◆ **Recorded information**
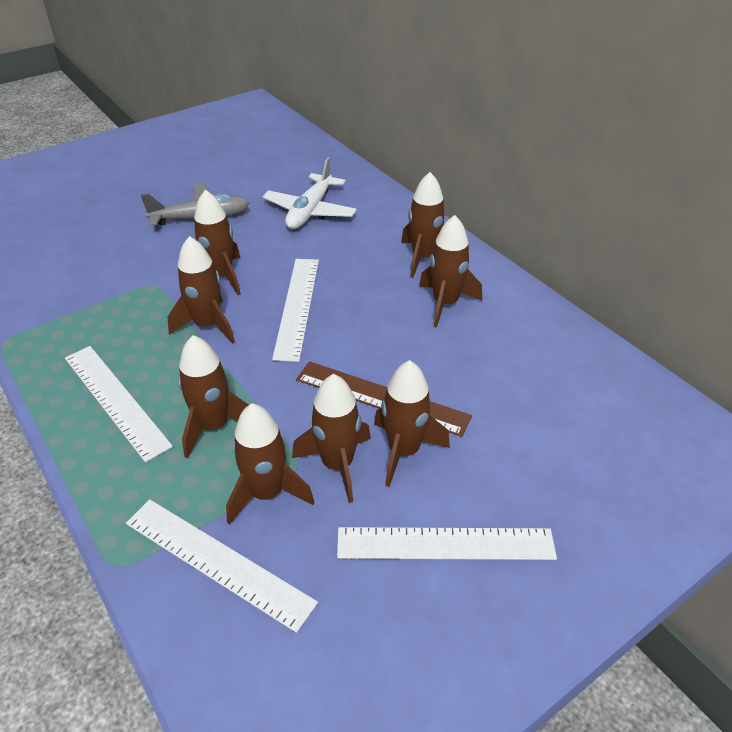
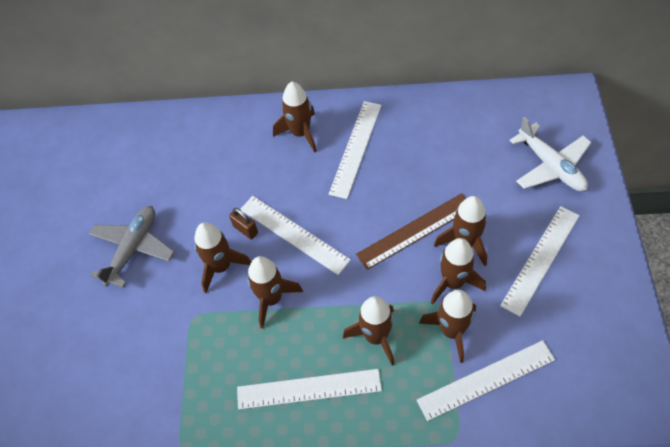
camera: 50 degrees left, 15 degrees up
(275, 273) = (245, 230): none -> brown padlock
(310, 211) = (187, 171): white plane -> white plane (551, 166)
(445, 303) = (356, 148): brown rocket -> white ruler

◆ **What you are asked to do**
Pictures must not appear in the copy, which must otherwise match the listing exactly.

◆ **Answer to this exercise**
camera: 50 degrees left, 15 degrees up
(275, 273) = (245, 230): none -> brown padlock
(310, 211) = (187, 171): white plane -> white plane (551, 166)
(445, 303) = (356, 148): brown rocket -> white ruler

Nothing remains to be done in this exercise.